• _Work item_
Please return every line of the records that contains the word "yellow".
====================
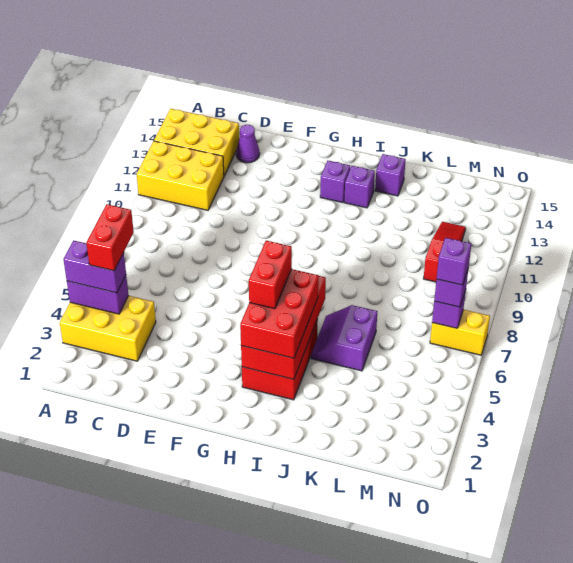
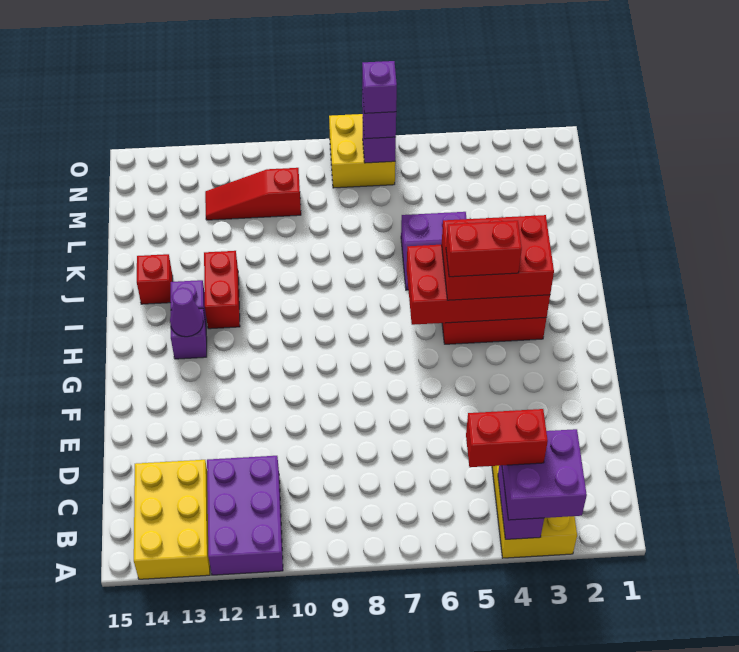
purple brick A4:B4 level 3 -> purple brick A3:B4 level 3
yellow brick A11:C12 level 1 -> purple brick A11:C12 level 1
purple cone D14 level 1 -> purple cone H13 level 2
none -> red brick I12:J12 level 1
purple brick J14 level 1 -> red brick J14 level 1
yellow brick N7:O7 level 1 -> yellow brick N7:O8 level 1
====================
• _Task response_
yellow brick A11:C12 level 1 -> purple brick A11:C12 level 1
yellow brick N7:O7 level 1 -> yellow brick N7:O8 level 1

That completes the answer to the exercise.